| TASK PROMPT |
Strip out all images, then restate the data verbatim.

| DATA SHOWN |
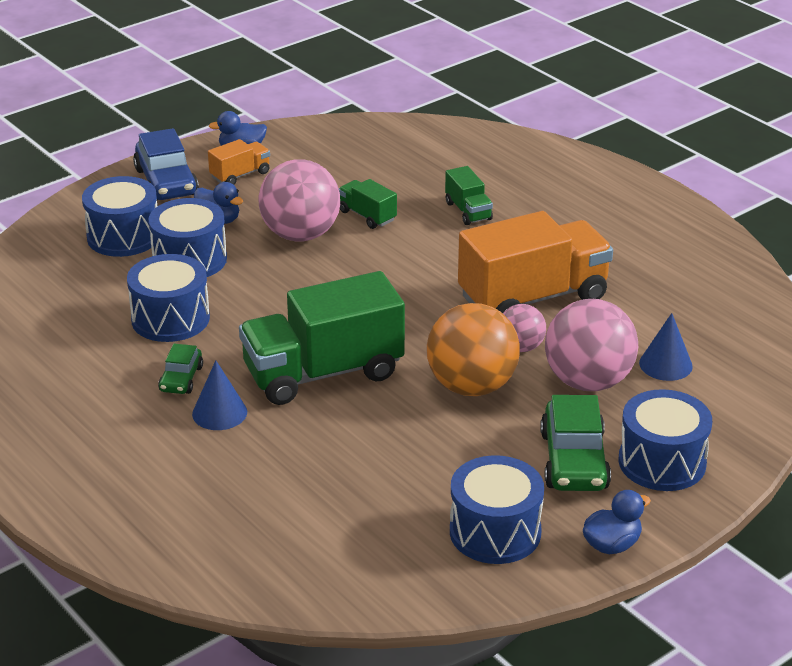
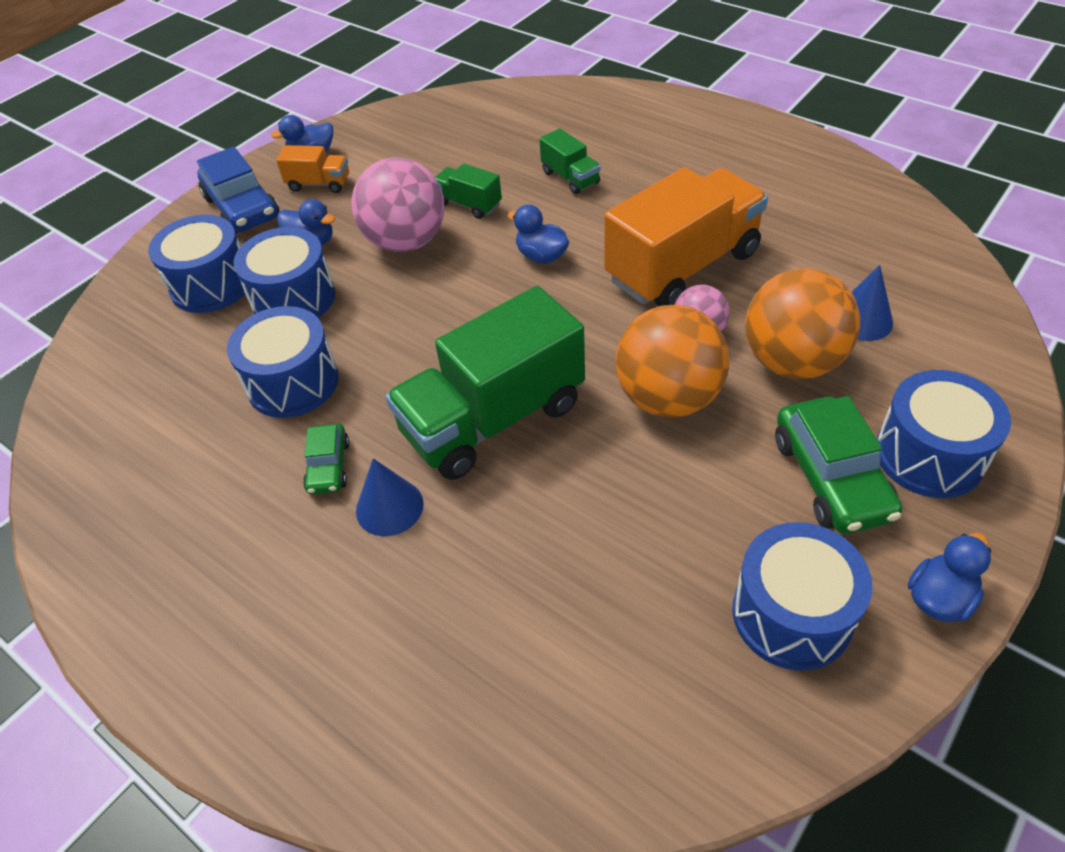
camera: 10 degrees left, 15 degrees up
orange truck [208,139,270,185] -> orange truck turned 60 degrees clockwise [276,145,349,193]
pink ball [545,299,638,391] -> orange ball [745,268,860,379]
none -> blue duck [508,204,569,264]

| TASK RESPONSE |
camera: 10 degrees left, 15 degrees up
orange truck [208,139,270,185] -> orange truck turned 60 degrees clockwise [276,145,349,193]
pink ball [545,299,638,391] -> orange ball [745,268,860,379]
none -> blue duck [508,204,569,264]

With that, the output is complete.